*Input records*:
++++++

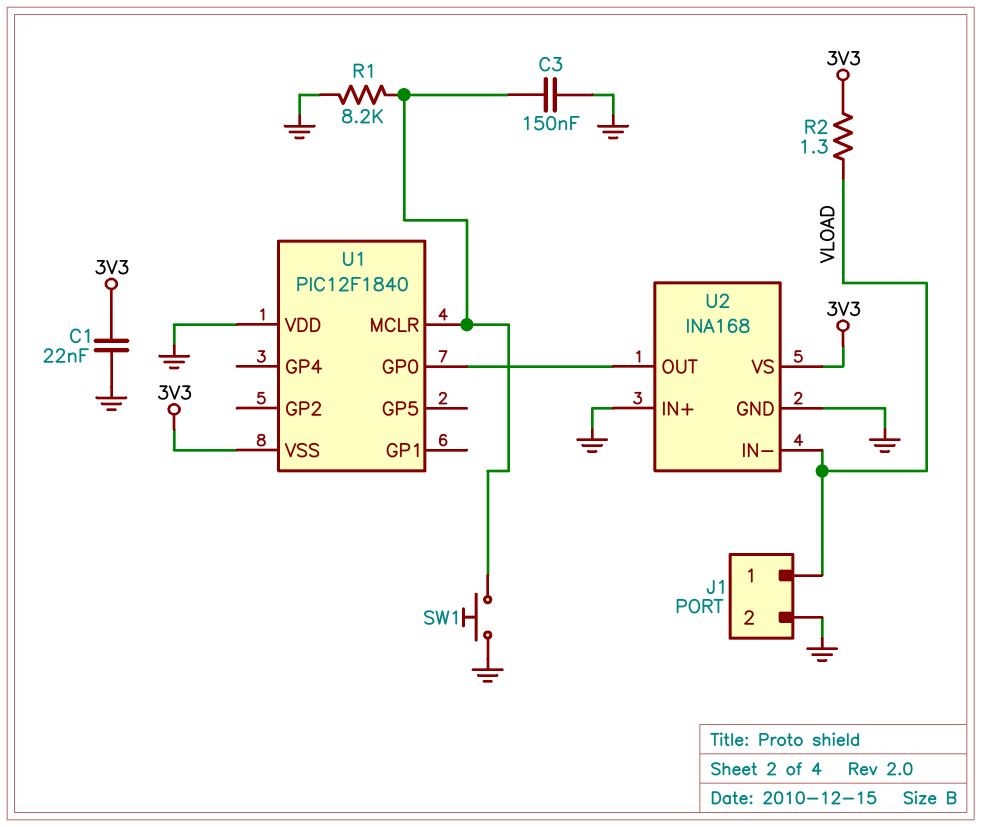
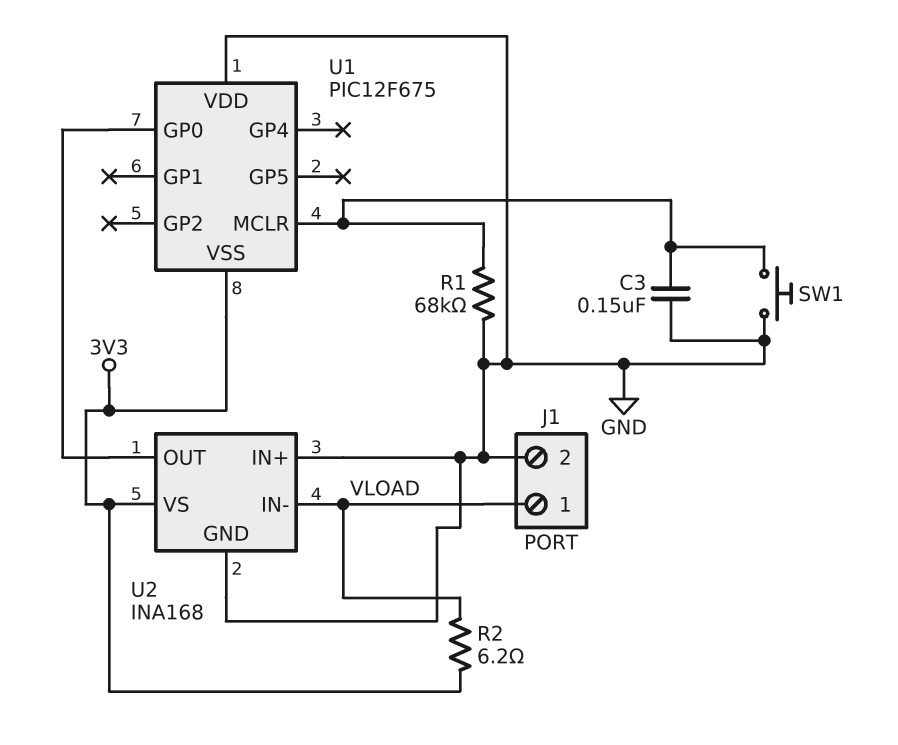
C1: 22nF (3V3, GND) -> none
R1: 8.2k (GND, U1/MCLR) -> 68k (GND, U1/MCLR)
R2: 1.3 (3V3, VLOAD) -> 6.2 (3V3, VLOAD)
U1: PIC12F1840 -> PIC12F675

++++++

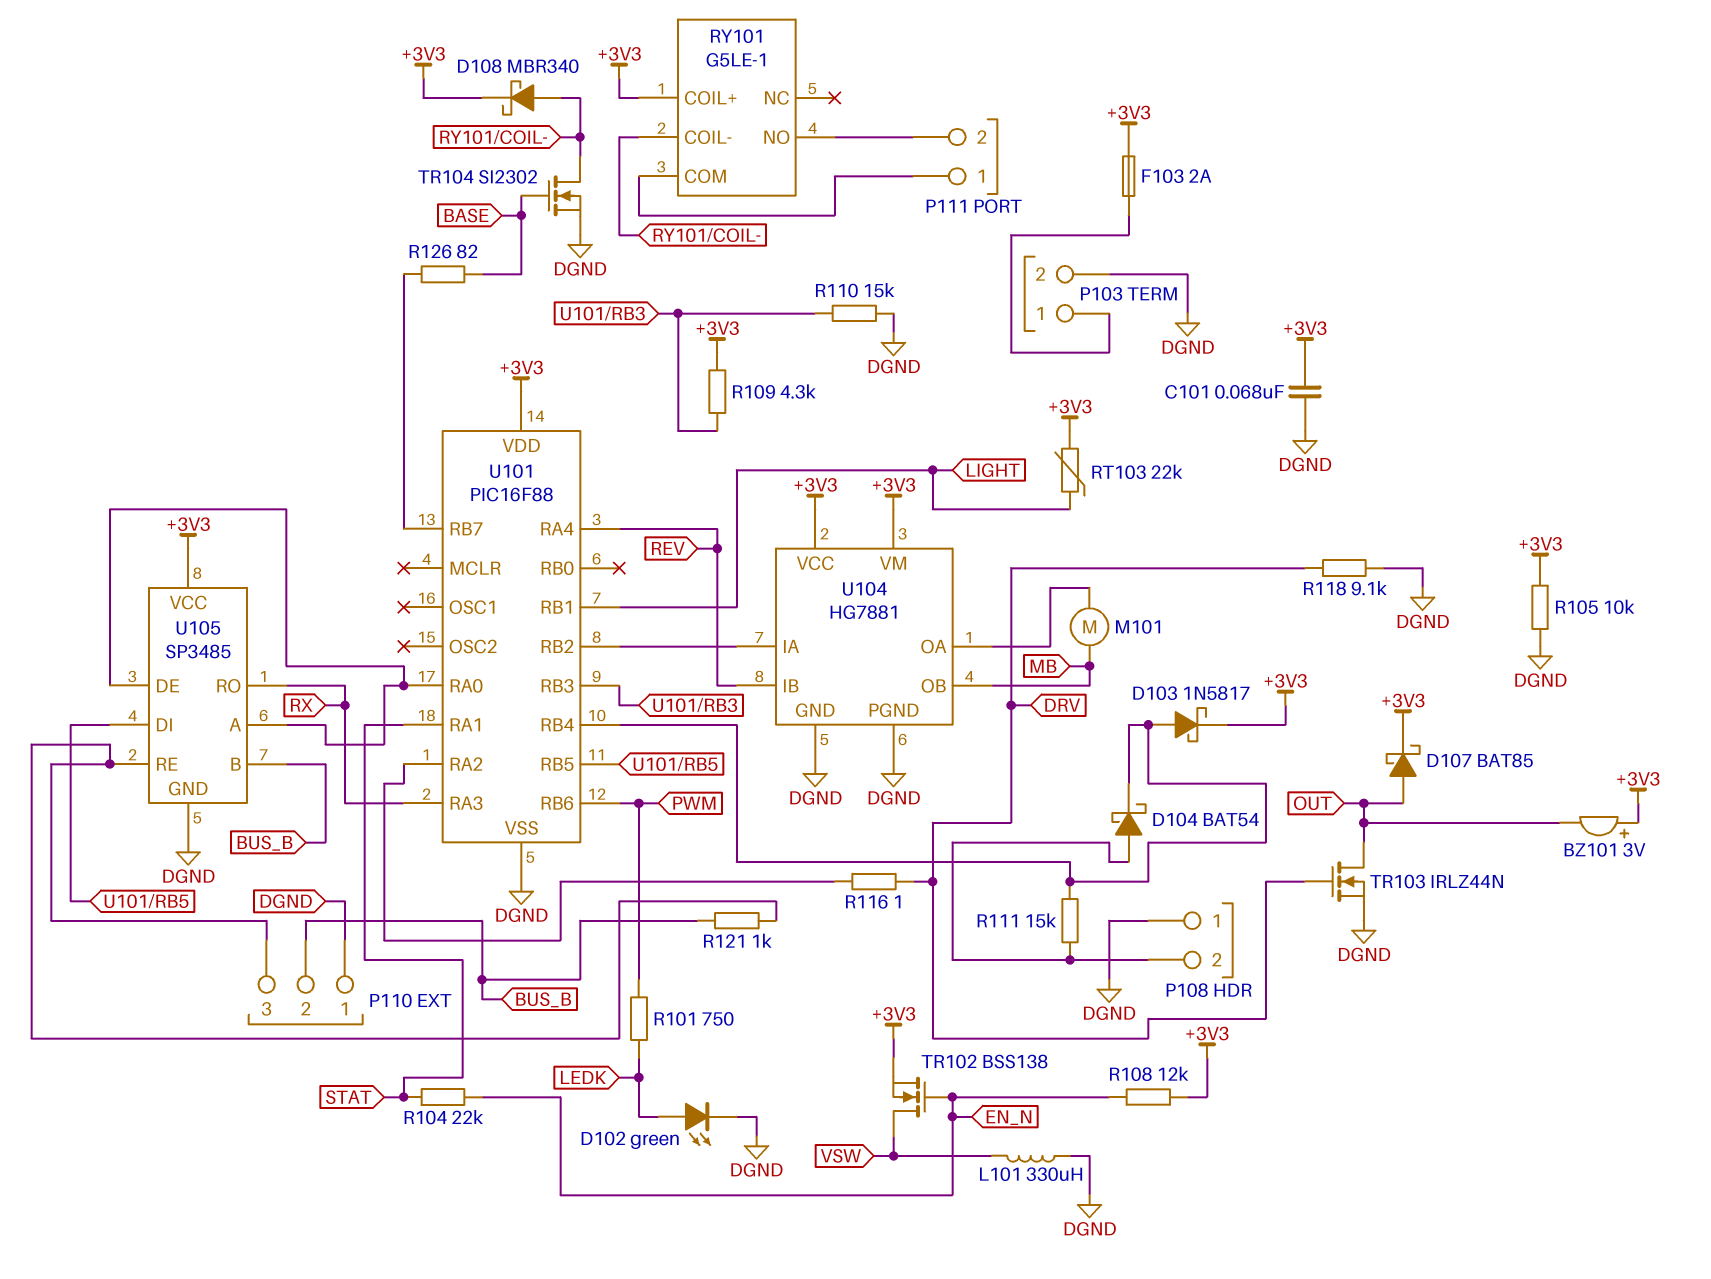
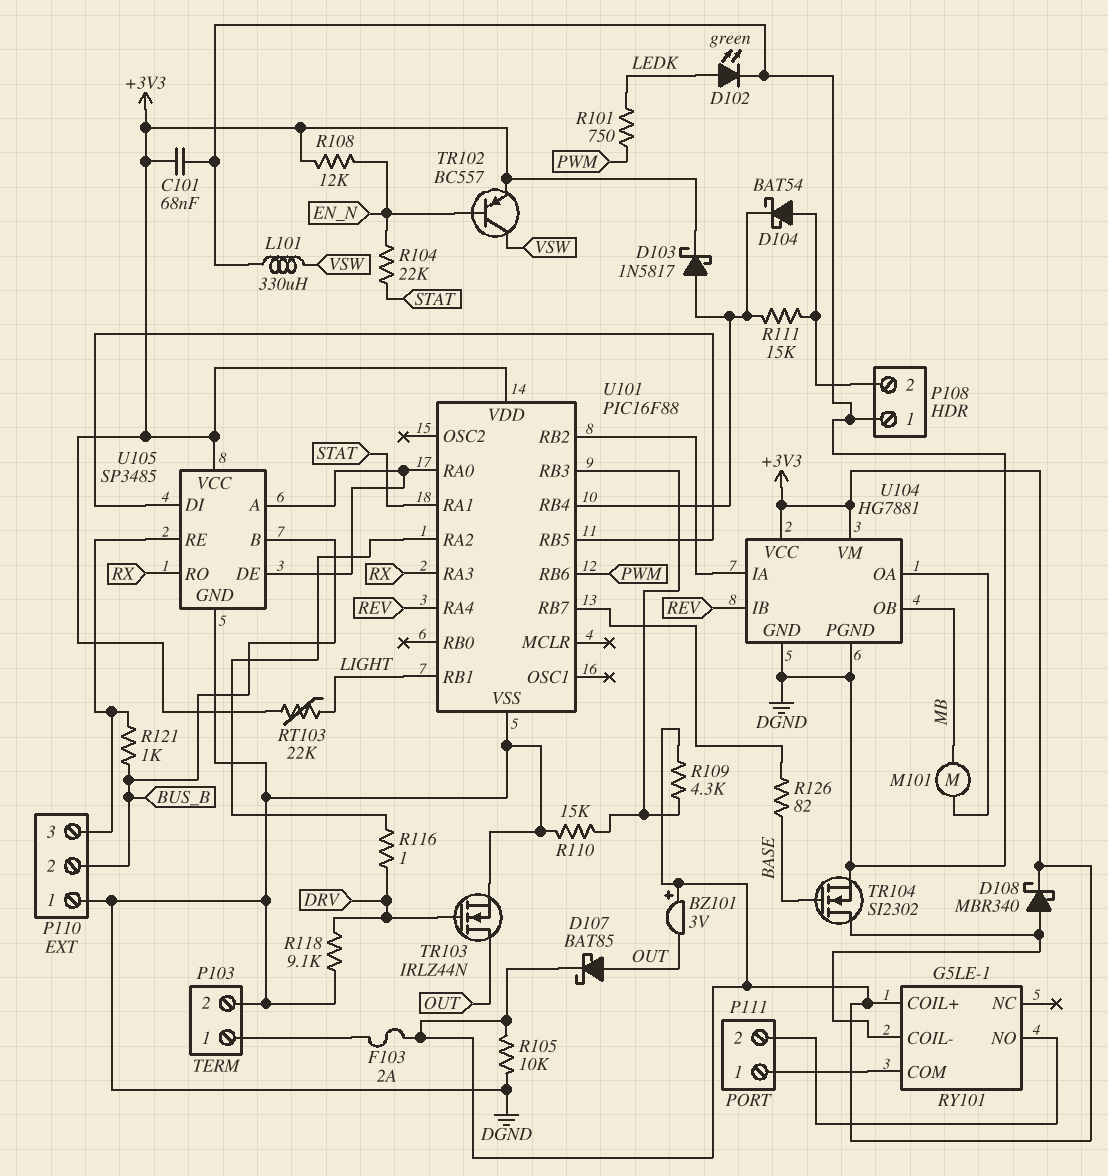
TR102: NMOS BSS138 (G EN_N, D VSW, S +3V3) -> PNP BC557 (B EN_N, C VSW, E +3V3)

++++++

*What the exercise asks*: From the records above, retype only the lines starting at the line that contains "C1: 22nF (3V3, GND) -> none" and ending at the line that contains "U1: PIC12F1840 -> PIC12F675", both included.

*Exercise response*:
C1: 22nF (3V3, GND) -> none
R1: 8.2k (GND, U1/MCLR) -> 68k (GND, U1/MCLR)
R2: 1.3 (3V3, VLOAD) -> 6.2 (3V3, VLOAD)
U1: PIC12F1840 -> PIC12F675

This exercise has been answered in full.